# Description of the task
Once the line containing "C12: none -> 3.3uF (plus SIG12, minus SIG3)" is found in the records below, return it and each following line exactly, up to and including the line containing "TR2: NPN (B", and nothing else.

(Stored entries)
·····

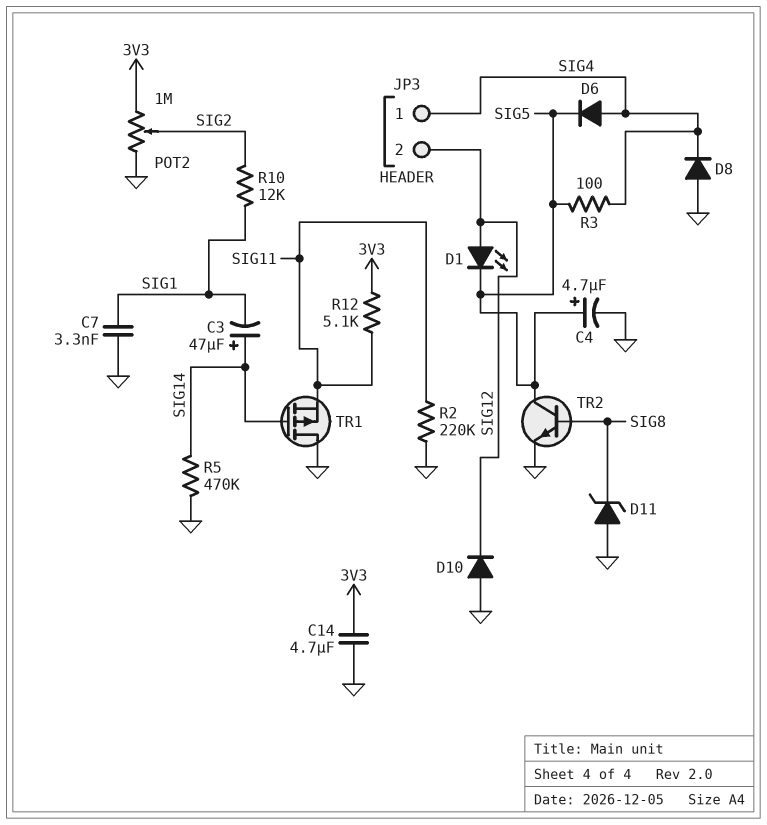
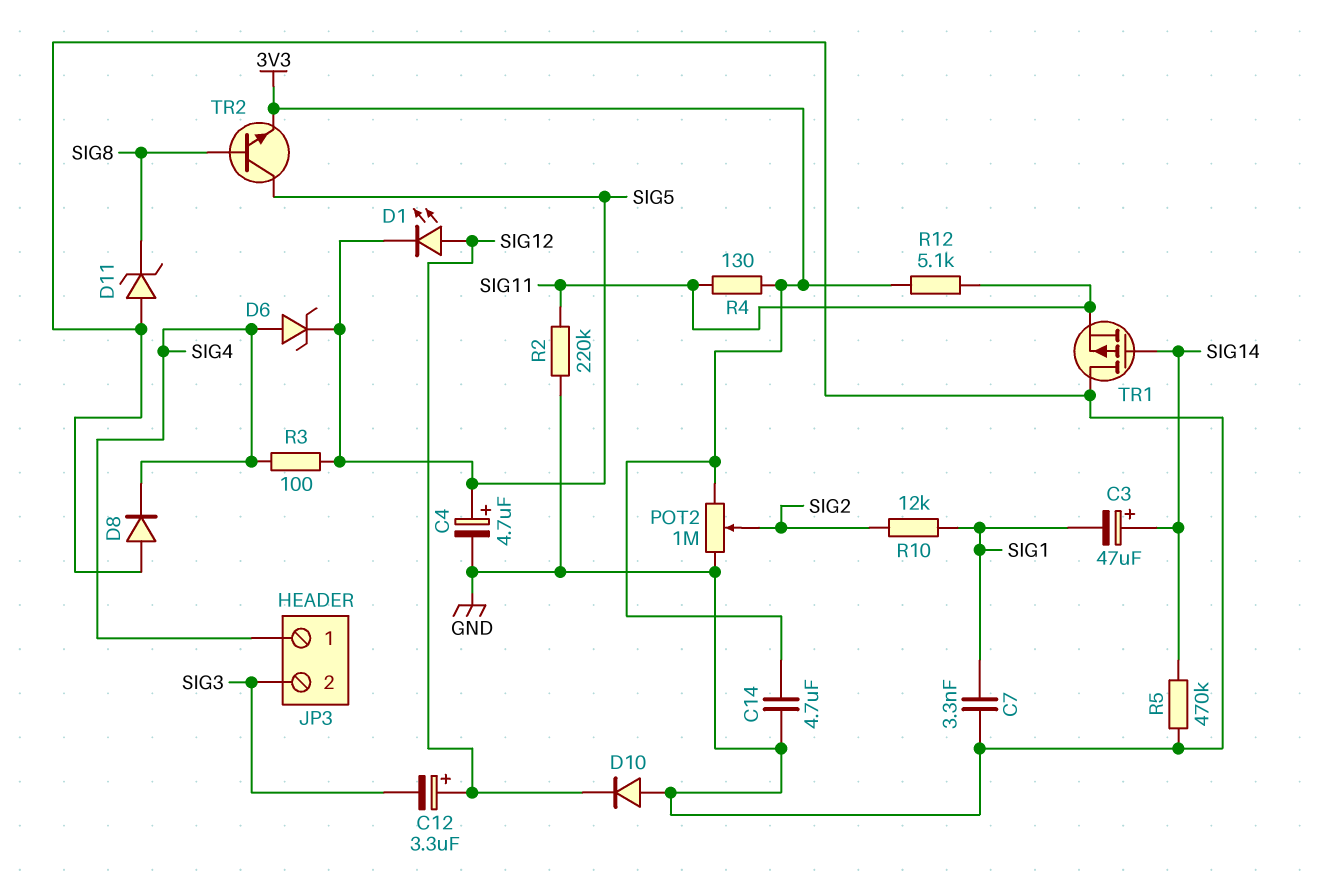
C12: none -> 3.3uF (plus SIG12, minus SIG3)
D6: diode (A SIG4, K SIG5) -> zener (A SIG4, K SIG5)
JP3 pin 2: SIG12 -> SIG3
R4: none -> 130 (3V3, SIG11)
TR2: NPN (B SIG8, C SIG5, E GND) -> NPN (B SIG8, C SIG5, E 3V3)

·····

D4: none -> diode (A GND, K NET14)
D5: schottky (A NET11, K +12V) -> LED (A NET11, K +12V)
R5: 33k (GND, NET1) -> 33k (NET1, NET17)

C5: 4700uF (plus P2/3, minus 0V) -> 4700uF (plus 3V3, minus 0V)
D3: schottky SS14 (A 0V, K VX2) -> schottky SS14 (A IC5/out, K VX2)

·····

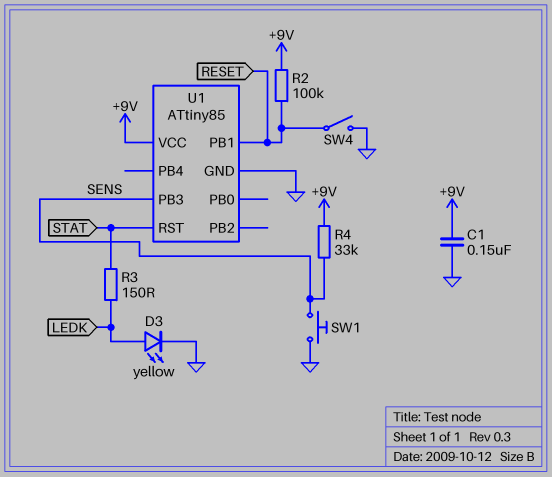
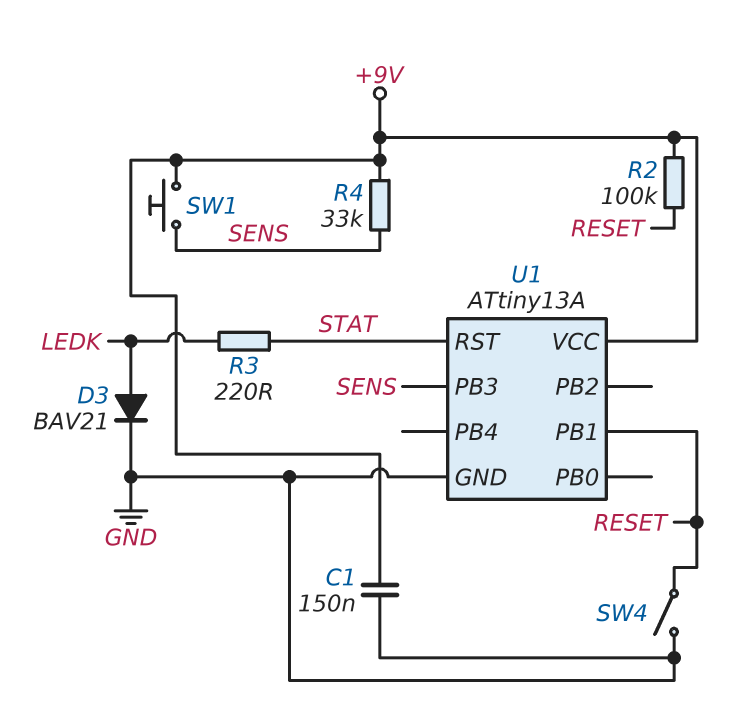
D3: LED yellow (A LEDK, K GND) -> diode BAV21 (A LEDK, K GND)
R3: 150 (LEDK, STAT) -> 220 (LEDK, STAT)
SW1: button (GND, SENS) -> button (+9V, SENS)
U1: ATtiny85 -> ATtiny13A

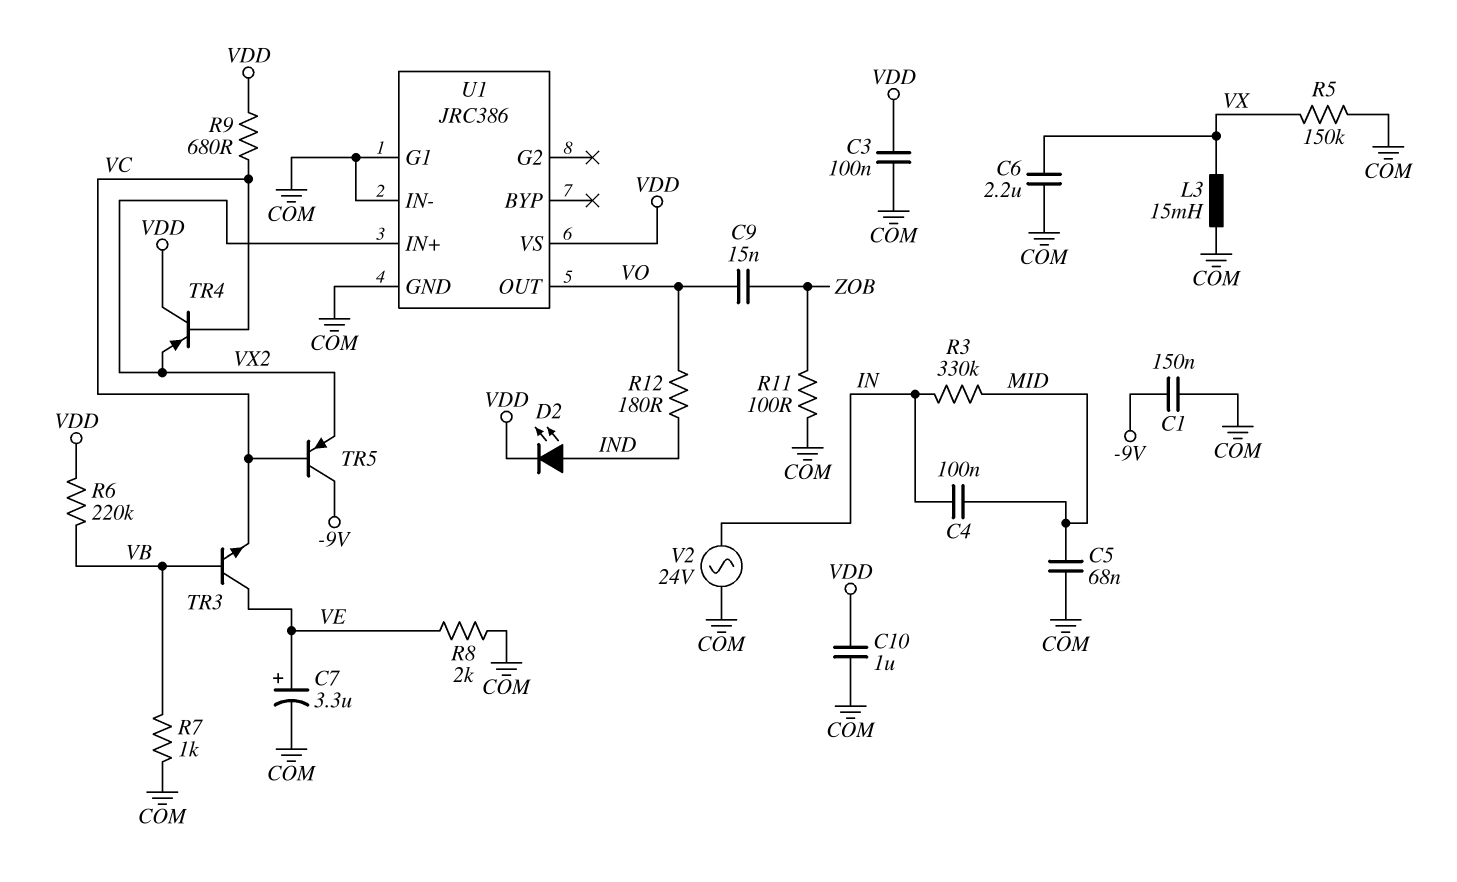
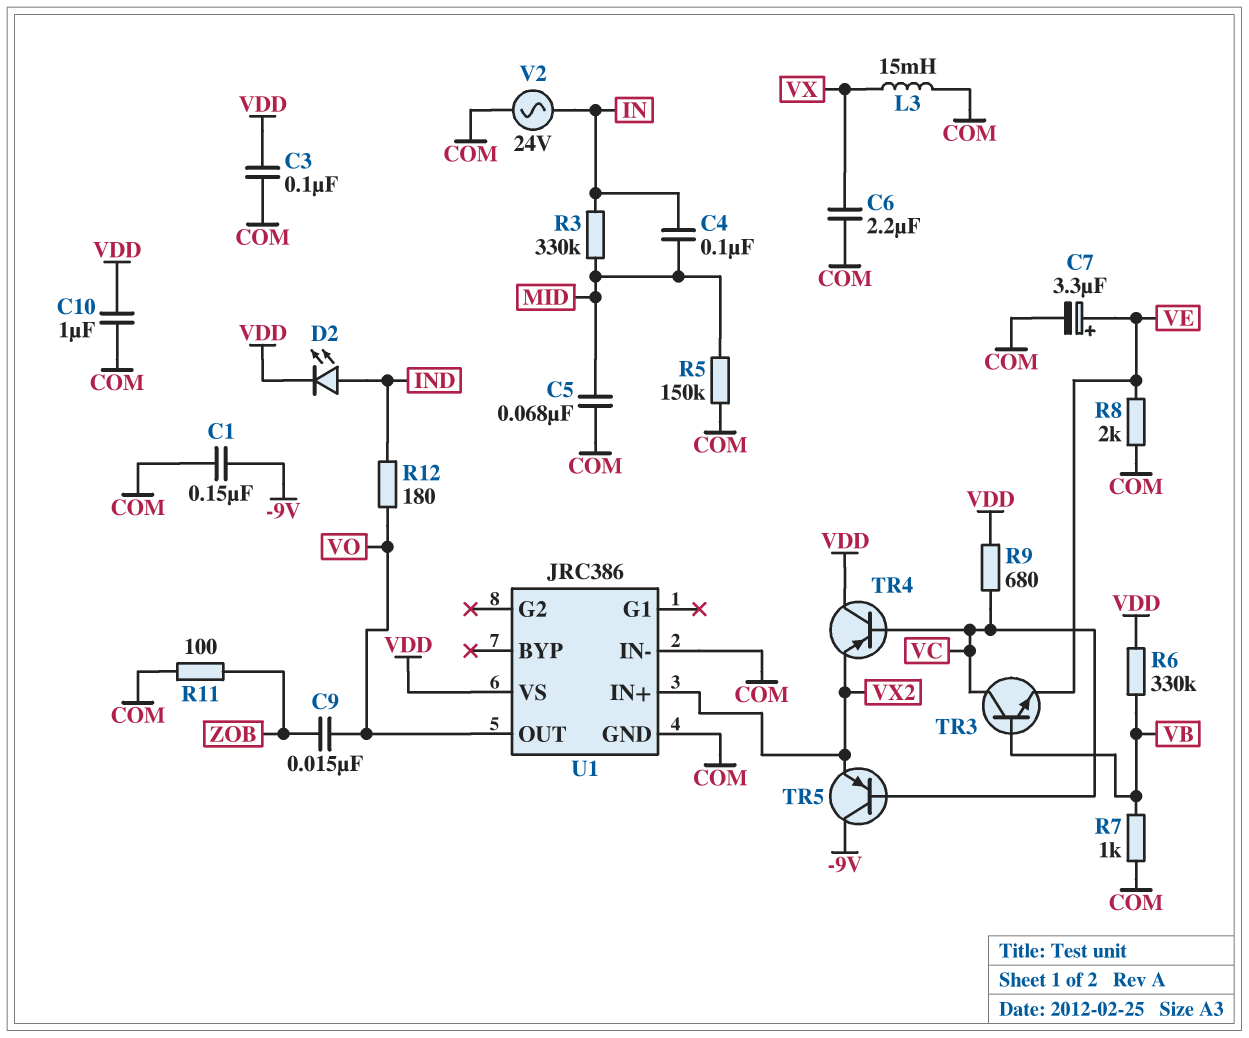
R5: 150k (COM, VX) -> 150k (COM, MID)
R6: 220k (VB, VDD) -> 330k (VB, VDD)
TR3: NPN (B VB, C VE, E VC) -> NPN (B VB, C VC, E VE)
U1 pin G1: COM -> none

·····

# Solution for this task
C12: none -> 3.3uF (plus SIG12, minus SIG3)
D6: diode (A SIG4, K SIG5) -> zener (A SIG4, K SIG5)
JP3 pin 2: SIG12 -> SIG3
R4: none -> 130 (3V3, SIG11)
TR2: NPN (B SIG8, C SIG5, E GND) -> NPN (B SIG8, C SIG5, E 3V3)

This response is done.